» Synthetic shape transformation data:

━━━━━━━━━━━━━━━━

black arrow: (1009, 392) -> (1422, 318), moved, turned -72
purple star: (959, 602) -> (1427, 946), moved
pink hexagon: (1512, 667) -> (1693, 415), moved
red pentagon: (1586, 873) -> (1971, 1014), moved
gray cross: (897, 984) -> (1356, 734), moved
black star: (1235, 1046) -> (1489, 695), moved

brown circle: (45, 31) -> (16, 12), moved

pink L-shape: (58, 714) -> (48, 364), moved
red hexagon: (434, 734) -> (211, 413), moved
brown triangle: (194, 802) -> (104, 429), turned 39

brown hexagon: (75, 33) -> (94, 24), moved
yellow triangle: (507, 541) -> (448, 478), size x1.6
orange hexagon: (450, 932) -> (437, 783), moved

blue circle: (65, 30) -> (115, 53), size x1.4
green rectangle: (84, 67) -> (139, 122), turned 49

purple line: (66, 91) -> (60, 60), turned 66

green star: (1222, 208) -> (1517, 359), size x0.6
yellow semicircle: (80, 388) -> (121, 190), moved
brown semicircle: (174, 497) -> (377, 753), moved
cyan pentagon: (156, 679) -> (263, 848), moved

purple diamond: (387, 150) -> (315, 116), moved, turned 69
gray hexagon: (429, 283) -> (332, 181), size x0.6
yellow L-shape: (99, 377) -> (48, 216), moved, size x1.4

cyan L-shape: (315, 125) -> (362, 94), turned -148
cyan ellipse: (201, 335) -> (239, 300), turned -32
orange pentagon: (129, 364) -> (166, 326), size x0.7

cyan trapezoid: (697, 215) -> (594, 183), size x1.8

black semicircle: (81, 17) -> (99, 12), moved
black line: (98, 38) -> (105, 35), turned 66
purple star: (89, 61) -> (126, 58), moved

━━━━━━━━━━━━━━━━

» About this exercise: Above are the records. Copy the lines beginning at the one that has "brown circle: (45, 31) -> (16, 12), moved" and ending with the one that has "gray hexagon: (429, 283)", unchanged.

» Answer to this exercise:
brown circle: (45, 31) -> (16, 12), moved

pink L-shape: (58, 714) -> (48, 364), moved
red hexagon: (434, 734) -> (211, 413), moved
brown triangle: (194, 802) -> (104, 429), turned 39

brown hexagon: (75, 33) -> (94, 24), moved
yellow triangle: (507, 541) -> (448, 478), size x1.6
orange hexagon: (450, 932) -> (437, 783), moved

blue circle: (65, 30) -> (115, 53), size x1.4
green rectangle: (84, 67) -> (139, 122), turned 49

purple line: (66, 91) -> (60, 60), turned 66

green star: (1222, 208) -> (1517, 359), size x0.6
yellow semicircle: (80, 388) -> (121, 190), moved
brown semicircle: (174, 497) -> (377, 753), moved
cyan pentagon: (156, 679) -> (263, 848), moved

purple diamond: (387, 150) -> (315, 116), moved, turned 69
gray hexagon: (429, 283) -> (332, 181), size x0.6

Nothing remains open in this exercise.